EXERCISE INSTRUCTIONS:
Excluding pictures, what does the listing below contain from the line with "hardcover (dark brown) (no. 1" up to and including the line with "camera: 35 degrees left, 10 degrees down", word for word?

┌──

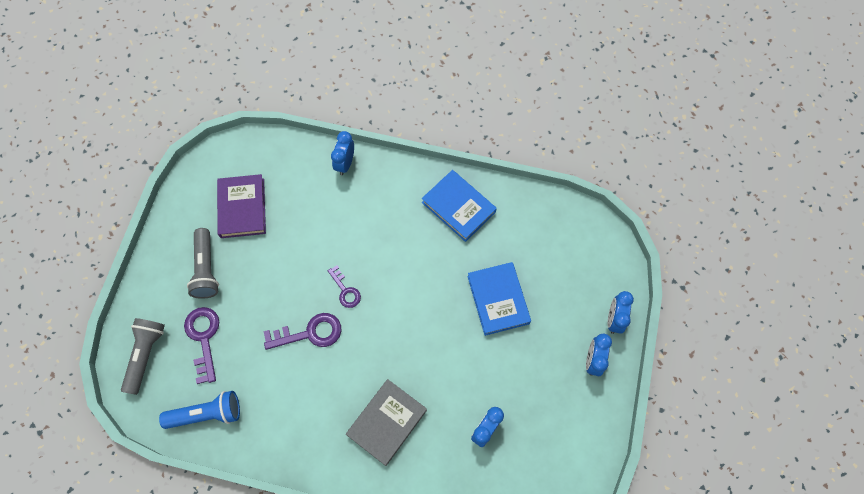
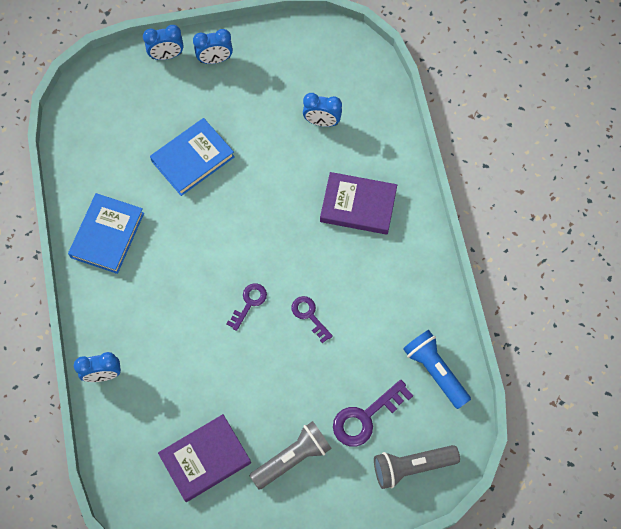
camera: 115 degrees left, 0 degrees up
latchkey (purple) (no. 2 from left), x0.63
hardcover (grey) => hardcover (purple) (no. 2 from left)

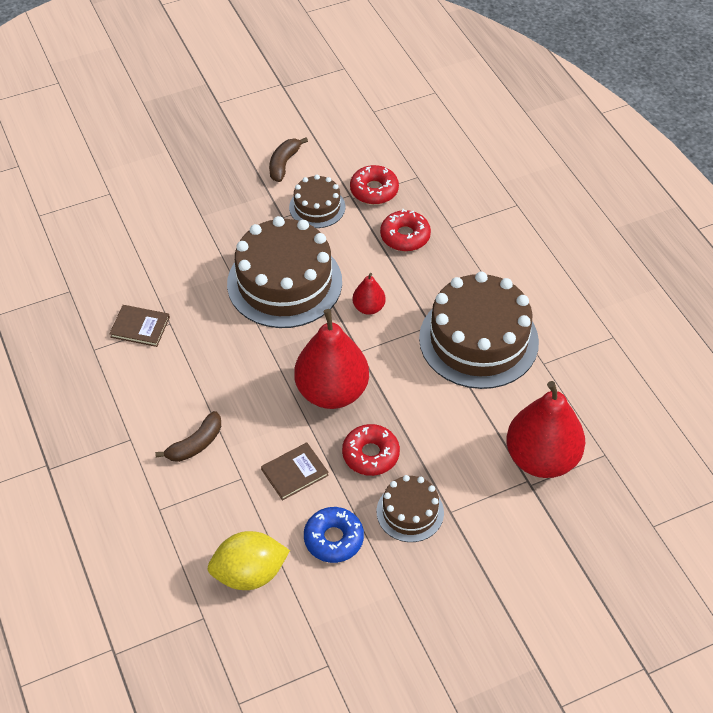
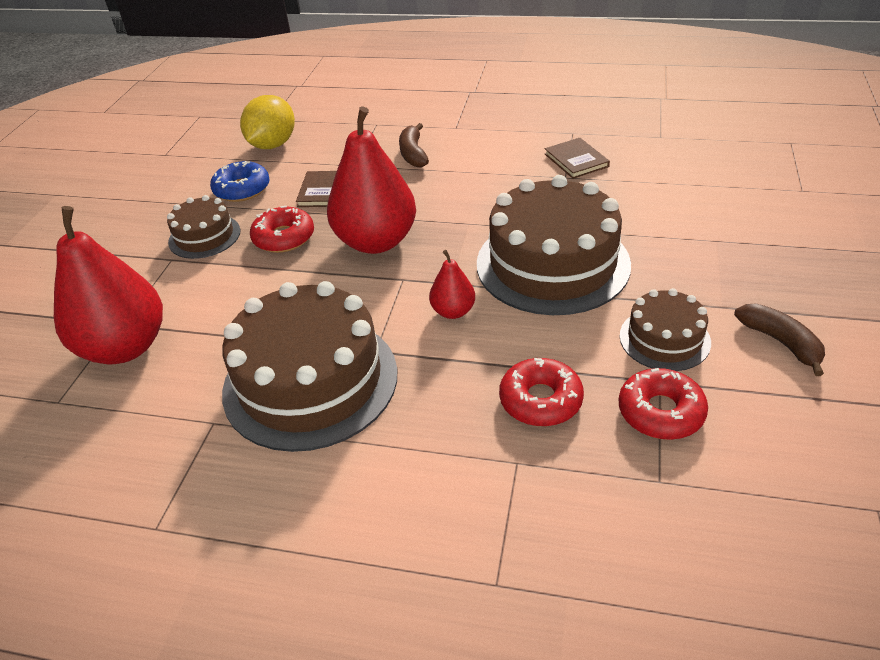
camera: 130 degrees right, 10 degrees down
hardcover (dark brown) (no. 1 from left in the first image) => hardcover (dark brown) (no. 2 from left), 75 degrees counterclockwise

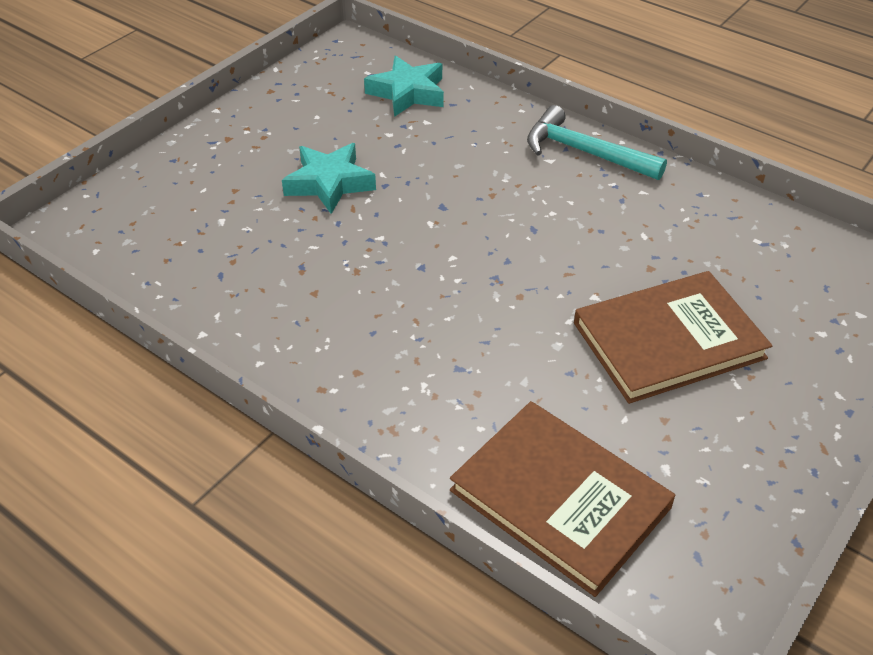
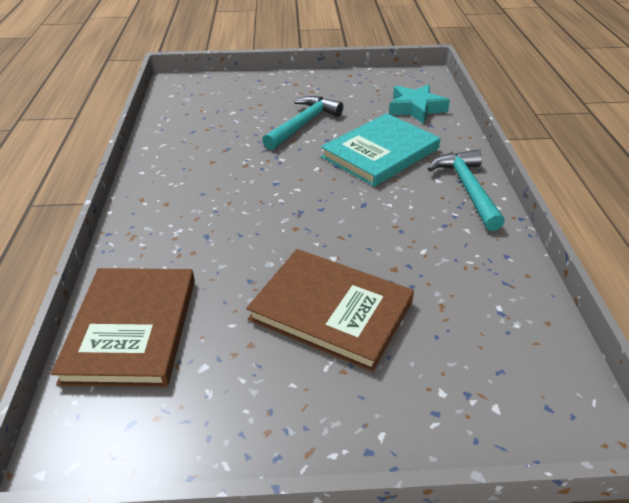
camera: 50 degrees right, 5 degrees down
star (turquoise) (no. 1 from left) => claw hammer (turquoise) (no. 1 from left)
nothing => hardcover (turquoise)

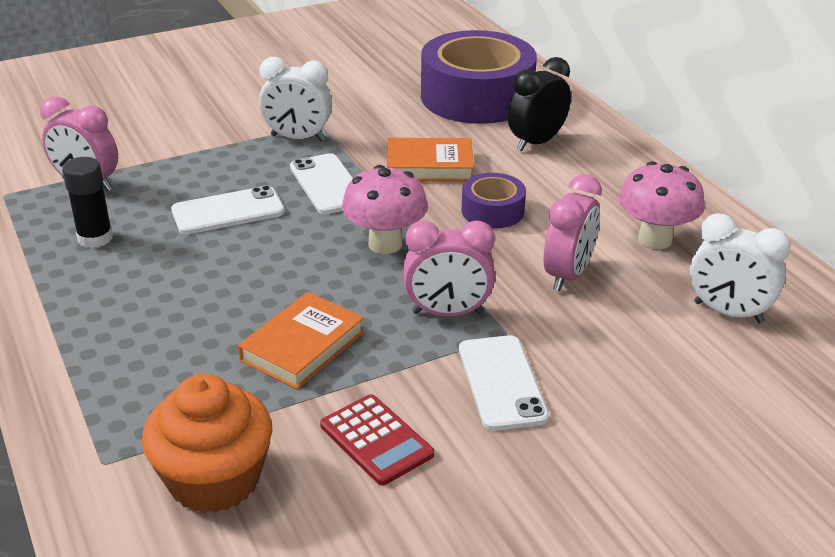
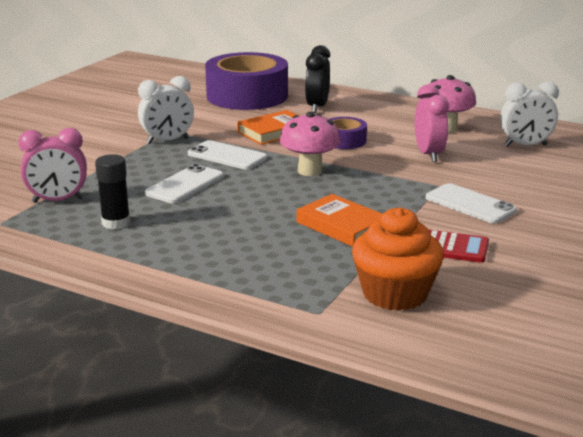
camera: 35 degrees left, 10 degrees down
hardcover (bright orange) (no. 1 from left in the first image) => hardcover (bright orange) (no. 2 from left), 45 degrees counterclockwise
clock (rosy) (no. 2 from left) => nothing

└──

EXERCISE OUTPUT:
hardcover (dark brown) (no. 1 from left in the first image) => hardcover (dark brown) (no. 2 from left), 75 degrees counterclockwise

camera: 50 degrees right, 5 degrees down
star (turquoise) (no. 1 from left) => claw hammer (turquoise) (no. 1 from left)
nothing => hardcover (turquoise)

camera: 35 degrees left, 10 degrees down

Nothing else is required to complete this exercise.